• Task details: Will you give the material below again, every line exactly as it is?

• Information:
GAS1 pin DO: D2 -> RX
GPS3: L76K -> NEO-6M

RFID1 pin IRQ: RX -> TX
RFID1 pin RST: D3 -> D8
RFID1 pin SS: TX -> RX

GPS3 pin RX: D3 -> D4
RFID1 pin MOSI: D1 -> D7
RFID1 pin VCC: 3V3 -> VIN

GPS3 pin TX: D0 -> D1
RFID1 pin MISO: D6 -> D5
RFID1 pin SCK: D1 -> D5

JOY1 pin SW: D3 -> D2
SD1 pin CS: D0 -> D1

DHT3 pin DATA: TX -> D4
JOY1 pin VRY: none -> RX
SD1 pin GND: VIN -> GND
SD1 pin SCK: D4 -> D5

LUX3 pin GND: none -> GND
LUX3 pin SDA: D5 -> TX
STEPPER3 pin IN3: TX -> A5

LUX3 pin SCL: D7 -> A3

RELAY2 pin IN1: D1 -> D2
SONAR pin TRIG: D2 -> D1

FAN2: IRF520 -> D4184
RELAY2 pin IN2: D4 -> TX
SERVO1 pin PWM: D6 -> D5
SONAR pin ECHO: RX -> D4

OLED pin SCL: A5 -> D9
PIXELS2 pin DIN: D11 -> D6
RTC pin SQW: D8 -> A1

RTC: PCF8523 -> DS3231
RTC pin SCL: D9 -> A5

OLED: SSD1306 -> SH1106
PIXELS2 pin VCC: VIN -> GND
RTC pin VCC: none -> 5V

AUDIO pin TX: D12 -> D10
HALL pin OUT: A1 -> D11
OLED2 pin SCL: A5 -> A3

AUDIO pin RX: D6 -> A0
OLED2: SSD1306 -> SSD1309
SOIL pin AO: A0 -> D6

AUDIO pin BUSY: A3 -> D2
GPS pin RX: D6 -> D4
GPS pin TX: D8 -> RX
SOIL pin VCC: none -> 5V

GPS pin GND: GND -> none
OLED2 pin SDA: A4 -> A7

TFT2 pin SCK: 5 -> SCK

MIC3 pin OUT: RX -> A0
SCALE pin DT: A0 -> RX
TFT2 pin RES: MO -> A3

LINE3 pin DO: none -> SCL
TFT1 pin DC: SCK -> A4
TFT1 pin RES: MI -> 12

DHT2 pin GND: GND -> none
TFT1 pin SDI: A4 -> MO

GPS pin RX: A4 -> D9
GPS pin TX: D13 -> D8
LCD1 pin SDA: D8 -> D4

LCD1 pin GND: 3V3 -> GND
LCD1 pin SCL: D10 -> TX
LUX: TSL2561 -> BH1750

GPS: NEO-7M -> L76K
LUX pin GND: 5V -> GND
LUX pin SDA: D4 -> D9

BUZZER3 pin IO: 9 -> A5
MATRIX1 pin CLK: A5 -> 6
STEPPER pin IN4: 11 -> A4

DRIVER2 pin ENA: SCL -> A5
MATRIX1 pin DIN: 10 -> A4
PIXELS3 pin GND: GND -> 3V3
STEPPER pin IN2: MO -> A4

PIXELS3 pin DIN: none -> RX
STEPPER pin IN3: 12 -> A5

• Response:
GAS1 pin DO: D2 -> RX
GPS3: L76K -> NEO-6M

RFID1 pin IRQ: RX -> TX
RFID1 pin RST: D3 -> D8
RFID1 pin SS: TX -> RX

GPS3 pin RX: D3 -> D4
RFID1 pin MOSI: D1 -> D7
RFID1 pin VCC: 3V3 -> VIN

GPS3 pin TX: D0 -> D1
RFID1 pin MISO: D6 -> D5
RFID1 pin SCK: D1 -> D5

JOY1 pin SW: D3 -> D2
SD1 pin CS: D0 -> D1

DHT3 pin DATA: TX -> D4
JOY1 pin VRY: none -> RX
SD1 pin GND: VIN -> GND
SD1 pin SCK: D4 -> D5

LUX3 pin GND: none -> GND
LUX3 pin SDA: D5 -> TX
STEPPER3 pin IN3: TX -> A5

LUX3 pin SCL: D7 -> A3

RELAY2 pin IN1: D1 -> D2
SONAR pin TRIG: D2 -> D1

FAN2: IRF520 -> D4184
RELAY2 pin IN2: D4 -> TX
SERVO1 pin PWM: D6 -> D5
SONAR pin ECHO: RX -> D4

OLED pin SCL: A5 -> D9
PIXELS2 pin DIN: D11 -> D6
RTC pin SQW: D8 -> A1

RTC: PCF8523 -> DS3231
RTC pin SCL: D9 -> A5

OLED: SSD1306 -> SH1106
PIXELS2 pin VCC: VIN -> GND
RTC pin VCC: none -> 5V

AUDIO pin TX: D12 -> D10
HALL pin OUT: A1 -> D11
OLED2 pin SCL: A5 -> A3

AUDIO pin RX: D6 -> A0
OLED2: SSD1306 -> SSD1309
SOIL pin AO: A0 -> D6

AUDIO pin BUSY: A3 -> D2
GPS pin RX: D6 -> D4
GPS pin TX: D8 -> RX
SOIL pin VCC: none -> 5V

GPS pin GND: GND -> none
OLED2 pin SDA: A4 -> A7

TFT2 pin SCK: 5 -> SCK

MIC3 pin OUT: RX -> A0
SCALE pin DT: A0 -> RX
TFT2 pin RES: MO -> A3

LINE3 pin DO: none -> SCL
TFT1 pin DC: SCK -> A4
TFT1 pin RES: MI -> 12

DHT2 pin GND: GND -> none
TFT1 pin SDI: A4 -> MO

GPS pin RX: A4 -> D9
GPS pin TX: D13 -> D8
LCD1 pin SDA: D8 -> D4

LCD1 pin GND: 3V3 -> GND
LCD1 pin SCL: D10 -> TX
LUX: TSL2561 -> BH1750

GPS: NEO-7M -> L76K
LUX pin GND: 5V -> GND
LUX pin SDA: D4 -> D9

BUZZER3 pin IO: 9 -> A5
MATRIX1 pin CLK: A5 -> 6
STEPPER pin IN4: 11 -> A4

DRIVER2 pin ENA: SCL -> A5
MATRIX1 pin DIN: 10 -> A4
PIXELS3 pin GND: GND -> 3V3
STEPPER pin IN2: MO -> A4

PIXELS3 pin DIN: none -> RX
STEPPER pin IN3: 12 -> A5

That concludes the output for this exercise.